● **Activity**:
What is needed is an exact copy of the lines from the one containing "yellow pentagon: (95, 108)" through the last line of the records, with no pictures.

● **Data**:
■ ■ ■ ■ ■

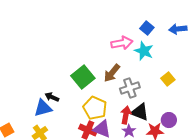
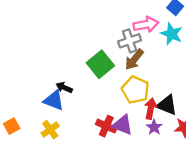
gray cross: (130, 88) -> (130, 41), moved
blue triangle: (43, 108) -> (54, 100), turned 36
yellow pentagon: (95, 108) -> (135, 90), moved

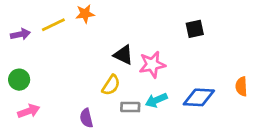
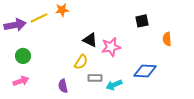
purple arrow: (20, 34) -> (15, 25), size x1.5
green circle: (19, 80) -> (23, 56), moved
orange semicircle: (241, 86) -> (167, 39), moved
cyan arrow: (156, 100) -> (114, 85), moved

■ ■ ■ ■ ■

● **Answer space**:
yellow pentagon: (95, 108) -> (135, 90), moved

purple arrow: (20, 34) -> (15, 25), size x1.5
green circle: (19, 80) -> (23, 56), moved
orange semicircle: (241, 86) -> (167, 39), moved
cyan arrow: (156, 100) -> (114, 85), moved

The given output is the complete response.